#### [What is needed]
Look through the material below. Return exactly the lines from the one with "(278, 382) = (234, 376): none -> red can" through the one with "(527, 252) = (519, 192): purple hat -> none", both included.
..........
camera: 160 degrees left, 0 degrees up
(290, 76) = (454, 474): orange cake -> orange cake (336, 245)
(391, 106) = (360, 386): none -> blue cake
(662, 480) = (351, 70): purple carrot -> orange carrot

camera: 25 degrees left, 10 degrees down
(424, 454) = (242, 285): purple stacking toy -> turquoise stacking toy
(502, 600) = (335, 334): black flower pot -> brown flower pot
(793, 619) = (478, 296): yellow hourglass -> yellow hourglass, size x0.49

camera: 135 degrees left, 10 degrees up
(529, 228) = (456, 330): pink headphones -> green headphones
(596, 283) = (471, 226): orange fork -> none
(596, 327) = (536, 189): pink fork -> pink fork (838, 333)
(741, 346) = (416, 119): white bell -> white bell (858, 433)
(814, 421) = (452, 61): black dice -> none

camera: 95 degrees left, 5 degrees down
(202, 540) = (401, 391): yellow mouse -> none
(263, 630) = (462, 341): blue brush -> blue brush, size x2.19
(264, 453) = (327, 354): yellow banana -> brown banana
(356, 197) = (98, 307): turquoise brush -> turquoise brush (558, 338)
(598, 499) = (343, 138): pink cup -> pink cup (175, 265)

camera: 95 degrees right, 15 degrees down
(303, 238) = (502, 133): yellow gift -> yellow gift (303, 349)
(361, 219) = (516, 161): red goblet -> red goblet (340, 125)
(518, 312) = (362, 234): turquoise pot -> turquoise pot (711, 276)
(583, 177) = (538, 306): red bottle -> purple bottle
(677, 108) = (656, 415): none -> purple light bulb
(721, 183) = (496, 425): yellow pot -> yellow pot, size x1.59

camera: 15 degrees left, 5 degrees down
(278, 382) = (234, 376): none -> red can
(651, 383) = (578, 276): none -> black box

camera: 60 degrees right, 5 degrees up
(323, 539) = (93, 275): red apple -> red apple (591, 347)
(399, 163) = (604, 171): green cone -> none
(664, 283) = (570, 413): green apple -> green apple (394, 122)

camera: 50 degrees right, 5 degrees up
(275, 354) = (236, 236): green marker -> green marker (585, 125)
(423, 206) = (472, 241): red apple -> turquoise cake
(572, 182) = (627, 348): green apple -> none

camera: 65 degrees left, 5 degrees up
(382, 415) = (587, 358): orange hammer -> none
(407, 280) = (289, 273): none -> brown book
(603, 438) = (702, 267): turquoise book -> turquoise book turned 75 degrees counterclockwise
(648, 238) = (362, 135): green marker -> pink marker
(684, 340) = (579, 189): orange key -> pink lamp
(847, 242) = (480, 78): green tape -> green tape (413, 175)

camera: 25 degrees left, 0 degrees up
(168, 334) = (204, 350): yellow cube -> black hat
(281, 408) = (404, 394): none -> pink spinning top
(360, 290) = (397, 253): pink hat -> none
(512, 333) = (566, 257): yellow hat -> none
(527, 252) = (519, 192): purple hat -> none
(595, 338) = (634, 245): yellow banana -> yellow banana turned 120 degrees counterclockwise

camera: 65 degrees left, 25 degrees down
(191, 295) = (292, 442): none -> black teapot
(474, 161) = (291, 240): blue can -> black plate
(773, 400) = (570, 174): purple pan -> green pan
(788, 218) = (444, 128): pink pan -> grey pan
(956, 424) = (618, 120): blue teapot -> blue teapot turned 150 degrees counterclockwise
..........
#### [Exercise output]
(278, 382) = (234, 376): none -> red can
(651, 383) = (578, 276): none -> black box

camera: 60 degrees right, 5 degrees up
(323, 539) = (93, 275): red apple -> red apple (591, 347)
(399, 163) = (604, 171): green cone -> none
(664, 283) = (570, 413): green apple -> green apple (394, 122)

camera: 50 degrees right, 5 degrees up
(275, 354) = (236, 236): green marker -> green marker (585, 125)
(423, 206) = (472, 241): red apple -> turquoise cake
(572, 182) = (627, 348): green apple -> none

camera: 65 degrees left, 5 degrees up
(382, 415) = (587, 358): orange hammer -> none
(407, 280) = (289, 273): none -> brown book
(603, 438) = (702, 267): turquoise book -> turquoise book turned 75 degrees counterclockwise
(648, 238) = (362, 135): green marker -> pink marker
(684, 340) = (579, 189): orange key -> pink lamp
(847, 242) = (480, 78): green tape -> green tape (413, 175)

camera: 25 degrees left, 0 degrees up
(168, 334) = (204, 350): yellow cube -> black hat
(281, 408) = (404, 394): none -> pink spinning top
(360, 290) = (397, 253): pink hat -> none
(512, 333) = (566, 257): yellow hat -> none
(527, 252) = (519, 192): purple hat -> none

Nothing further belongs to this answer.